#### Task objective
Write out only the tail of the records, beginning at the line containing "purple can [615,389,674,480] -> none" and including the last line, exactly as written.

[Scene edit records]
************

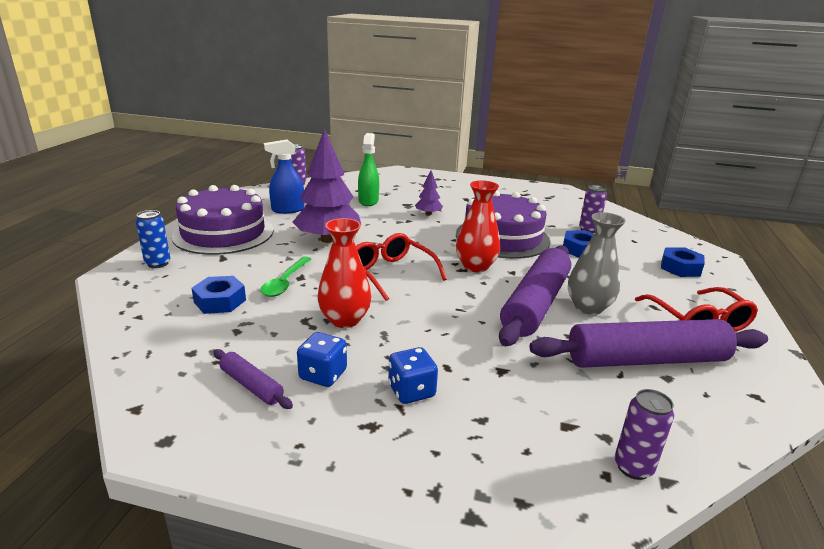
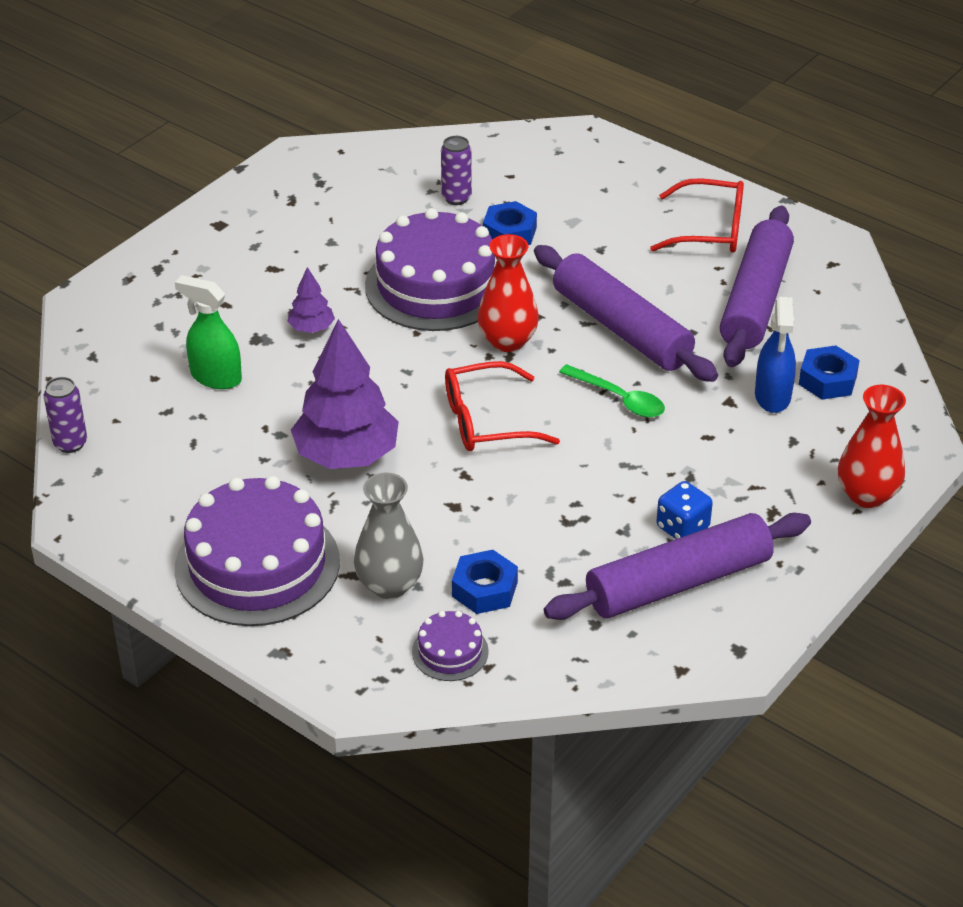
camera: 65 degrees left, 15 degrees up
blue can [136,210,170,268] -> none
purple rolling pin [214,349,293,409] -> purple rolling pin [544,513,811,620], size x2.18
green spoon [260,256,311,297] -> green spoon moved to [559,364,665,417]
blue spray bottle [264,139,304,214] -> blue spray bottle moved to [755,297,796,413]
red vase [317,218,372,328] -> red vase moved to [838,385,906,508]
blue dice [388,347,438,404] -> none
grey vase [568,212,626,315] -> grey vase moved to [354,473,424,599]
purple can [615,389,674,480] -> none
blue nut [661,247,705,277] -> blue nut moved to [799,345,860,400]
none -> purple cake [412,611,489,681]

************

#### Your solution
purple can [615,389,674,480] -> none
blue nut [661,247,705,277] -> blue nut moved to [799,345,860,400]
none -> purple cake [412,611,489,681]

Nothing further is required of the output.